» Problem to solve
The records that follow are to be copied word for word. Pictures should be omitted.

» Data listing
========
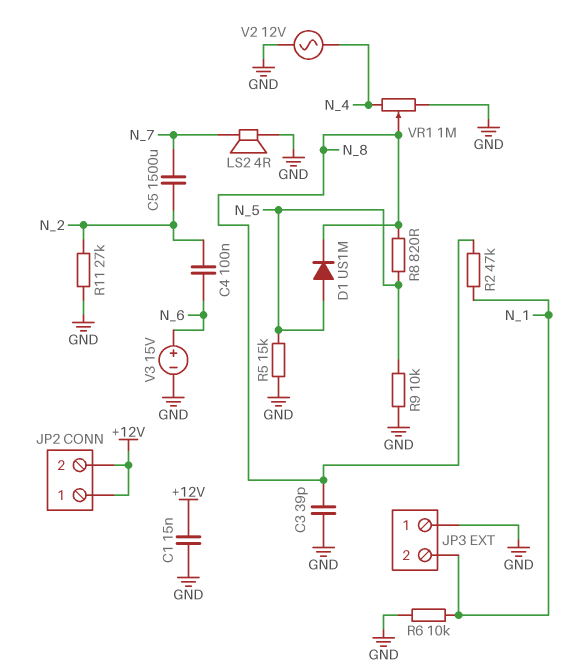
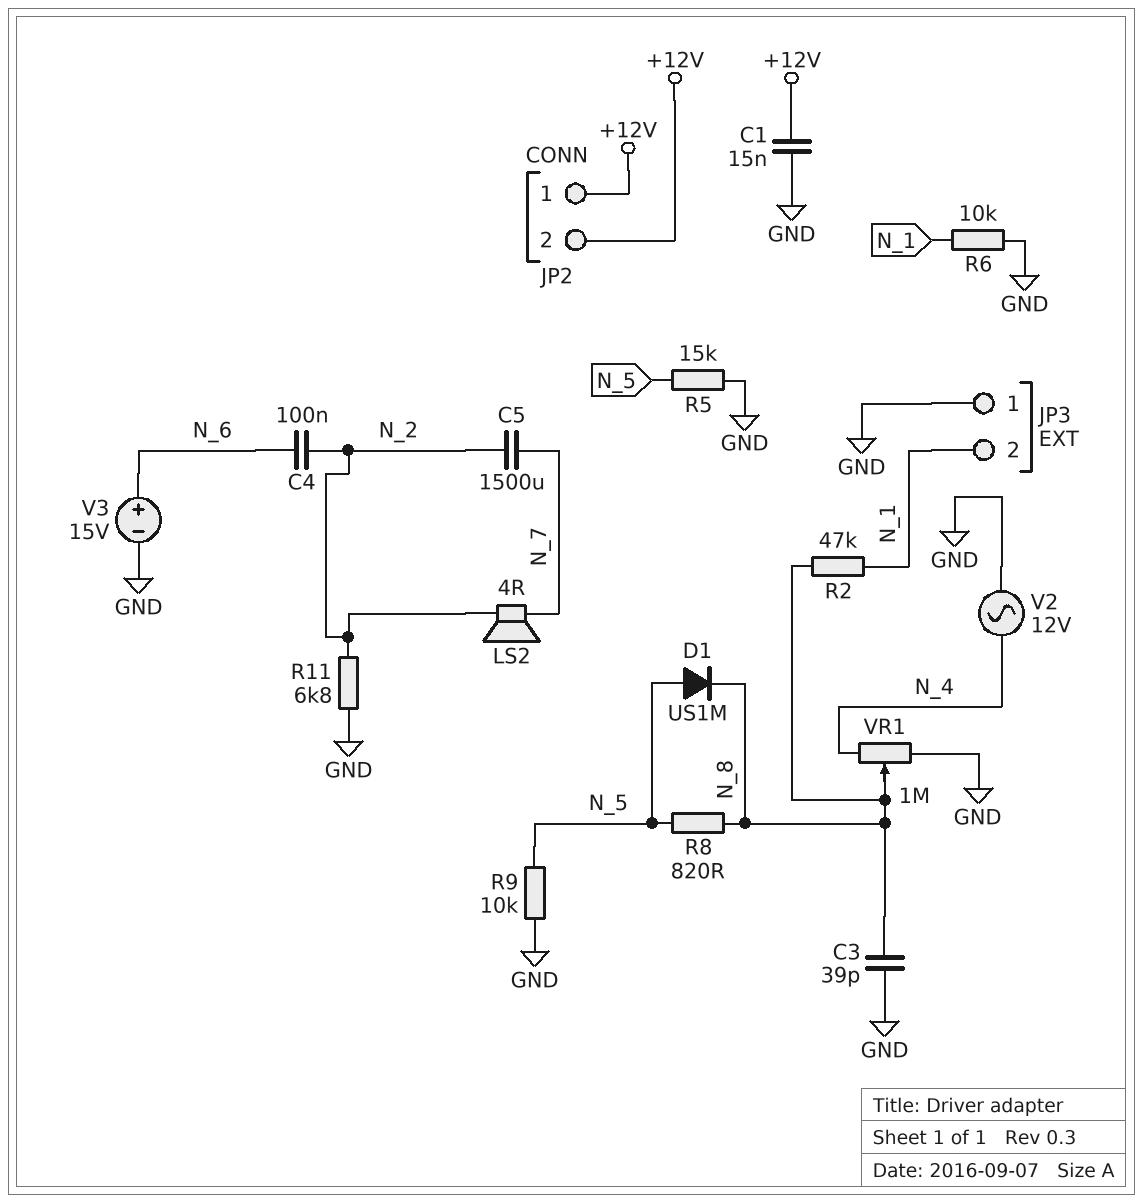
LS2: speaker 4R (GND, N_7) -> speaker 4R (N_2, N_7)
R11: 27k (GND, N_2) -> 6.8k (GND, N_2)

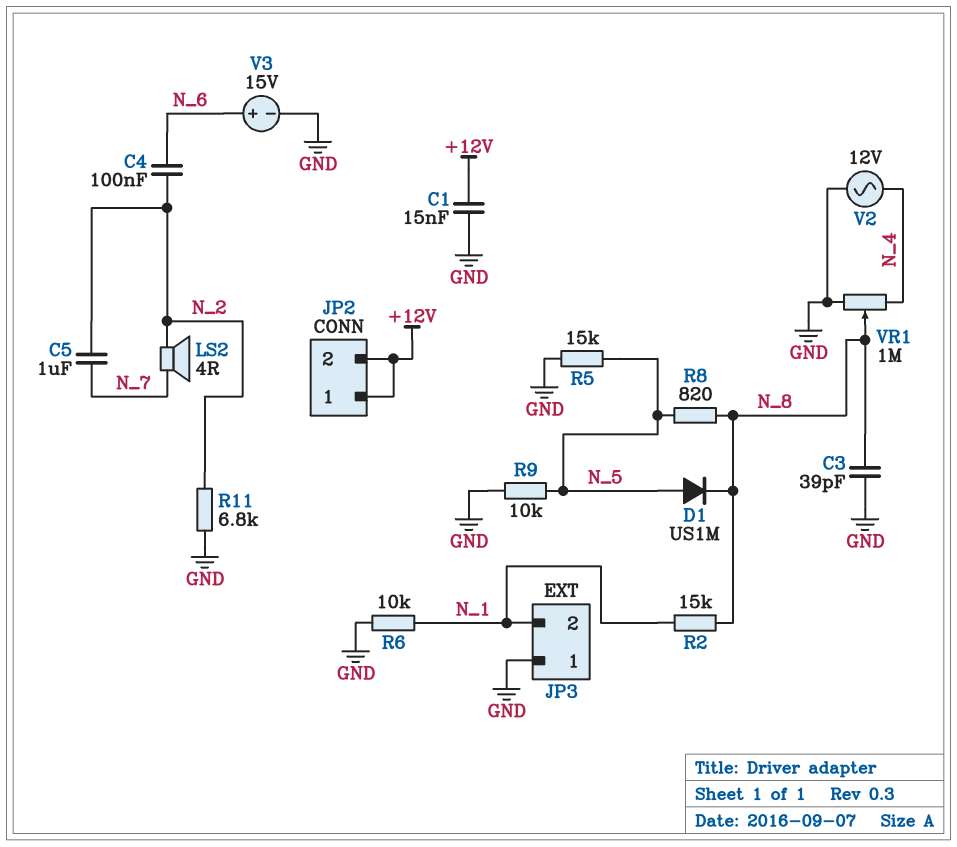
C5: 1500uF (N_2, N_7) -> 1uF (N_2, N_7)
R2: 47k (N_1, N_8) -> 15k (N_1, N_8)

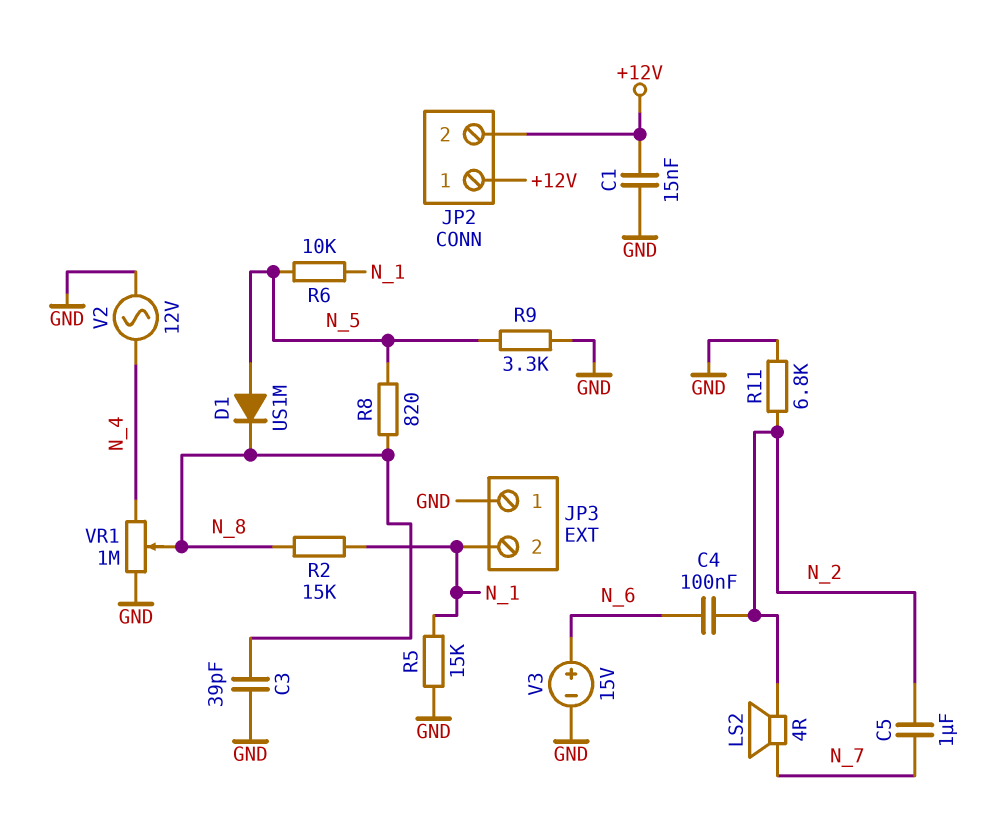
R5: 15k (GND, N_5) -> 15k (GND, N_1)
R6: 10k (GND, N_1) -> 10k (N_1, N_5)
R9: 10k (GND, N_5) -> 3.3k (GND, N_5)

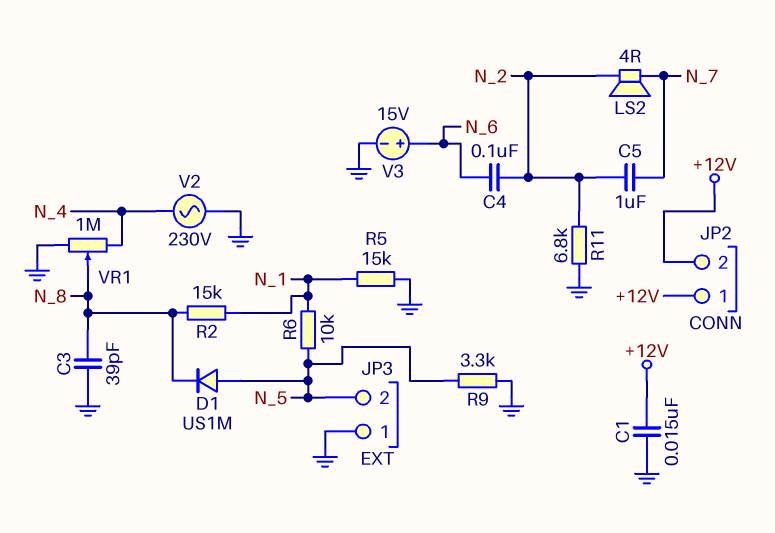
JP3 pin 2: N_1 -> N_5
R8: 820 (N_5, N_8) -> none
V2: AC 12V (GND, N_4) -> AC 230V (GND, N_4)

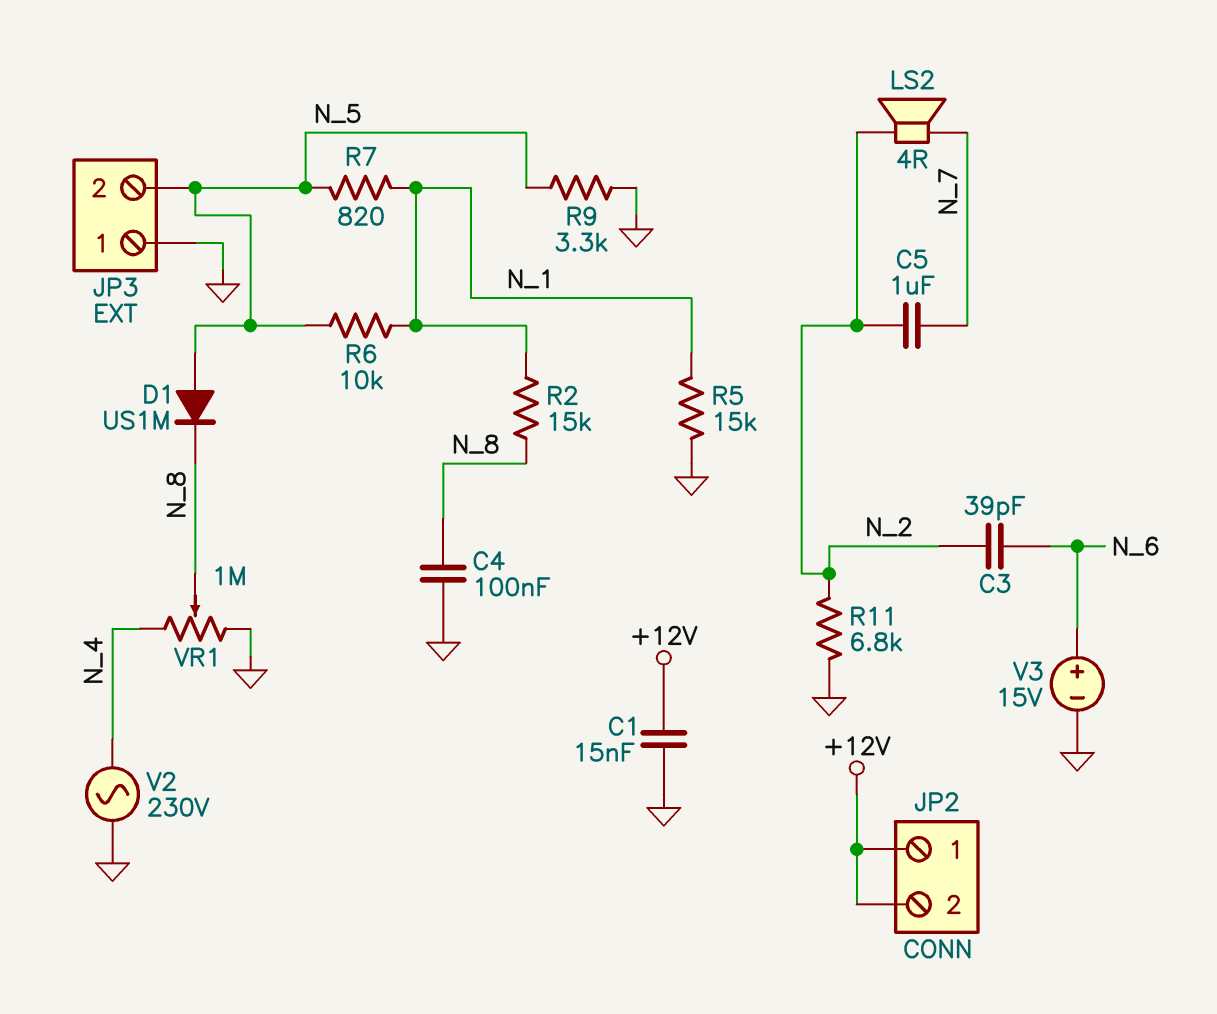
C3: 39pF (GND, N_8) -> 39pF (N_2, N_6)
C4: 100nF (N_2, N_6) -> 100nF (GND, N_8)
R7: none -> 820 (N_1, N_5)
========
» Solution
LS2: speaker 4R (GND, N_7) -> speaker 4R (N_2, N_7)
R11: 27k (GND, N_2) -> 6.8k (GND, N_2)

C5: 1500uF (N_2, N_7) -> 1uF (N_2, N_7)
R2: 47k (N_1, N_8) -> 15k (N_1, N_8)

R5: 15k (GND, N_5) -> 15k (GND, N_1)
R6: 10k (GND, N_1) -> 10k (N_1, N_5)
R9: 10k (GND, N_5) -> 3.3k (GND, N_5)

JP3 pin 2: N_1 -> N_5
R8: 820 (N_5, N_8) -> none
V2: AC 12V (GND, N_4) -> AC 230V (GND, N_4)

C3: 39pF (GND, N_8) -> 39pF (N_2, N_6)
C4: 100nF (N_2, N_6) -> 100nF (GND, N_8)
R7: none -> 820 (N_1, N_5)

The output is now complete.